# Data excerpts start
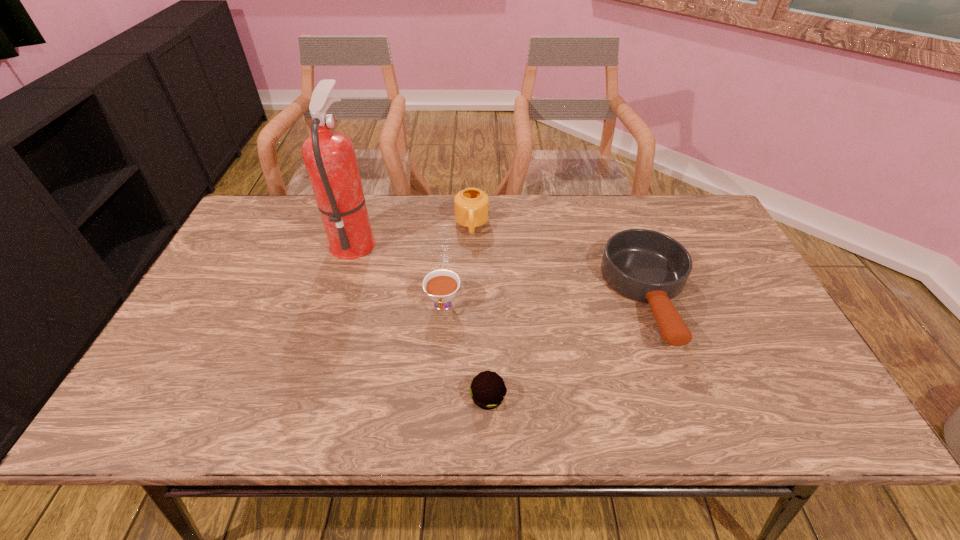
In order to click on vacant region located 0.160m on the side of the teacup with the handle in this screenshot , I will do `click(438, 377)`.

Find the location of a particular element. The image size is (960, 540). free spot located 0.270m on the back of the nearest object is located at coordinates (487, 293).

Where is `fire extinguisher located at the far edge`? This screenshot has height=540, width=960. fire extinguisher located at the far edge is located at coordinates (329, 156).

Identify the location of mug located in the far edge section of the desktop. (471, 205).

You are a GUI agent. You are given a task and a screenshot of the screen. Output one action in this format:
    pyautogui.click(x=<x>, y=<y>)
    Task: Click on the object present at the near edge
    
    Given the screenshot: What is the action you would take?
    pyautogui.click(x=487, y=389)

In order to click on vacant space at the far edge of the desktop in this screenshot , I will do `click(550, 196)`.

Locate an element on the screen. The width and height of the screenshot is (960, 540). vacant space at the near edge is located at coordinates (220, 425).

What are the coordinates of `free space at the left edge` in the screenshot? It's located at point(231,265).

You are a GUI agent. You are given a task and a screenshot of the screen. Output one action in this format:
    pyautogui.click(x=<x>, y=<y>)
    Task: Click on the vacant position at the right edge of the desktop
    
    Given the screenshot: What is the action you would take?
    (747, 275)

In the image, there is a desktop. Where is `free space at the far left corner`? This screenshot has height=540, width=960. free space at the far left corner is located at coordinates (257, 238).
# Data excerpts end
▶ _Given instruction_
Rewrite the whole listing above as a numbered list with one line per number. Skip the blank lines and leave out the picture.

▶ _Written answer_
1. In order to click on vacant region located 0.160m on the side of the teacup with the handle in this screenshot , I will do `click(438, 377)`.
2. Find the location of a particular element. The image size is (960, 540). free spot located 0.270m on the back of the nearest object is located at coordinates (487, 293).
3. Where is `fire extinguisher located at the far edge`? This screenshot has height=540, width=960. fire extinguisher located at the far edge is located at coordinates (329, 156).
4. Identify the location of mug located in the far edge section of the desktop. (471, 205).
5. You are a GUI agent. You are given a task and a screenshot of the screen. Output one action in this format:
6.     pyautogui.click(x=<x>, y=<y>)
7.     Task: Click on the object present at the near edge
8.     Given the screenshot: What is the action you would take?
9.     pyautogui.click(x=487, y=389)
10. In order to click on vacant space at the far edge of the desktop in this screenshot , I will do `click(550, 196)`.
11. Locate an element on the screen. The width and height of the screenshot is (960, 540). vacant space at the near edge is located at coordinates (220, 425).
12. What are the coordinates of `free space at the left edge` in the screenshot? It's located at point(231,265).
13. You are a GUI agent. You are given a task and a screenshot of the screen. Output one action in this format:
14.     pyautogui.click(x=<x>, y=<y>)
15.     Task: Click on the vacant position at the right edge of the desktop
16.     Given the screenshot: What is the action you would take?
17.     (747, 275)
18. In the image, there is a desktop. Where is `free space at the far left corner`? This screenshot has height=540, width=960. free space at the far left corner is located at coordinates (257, 238).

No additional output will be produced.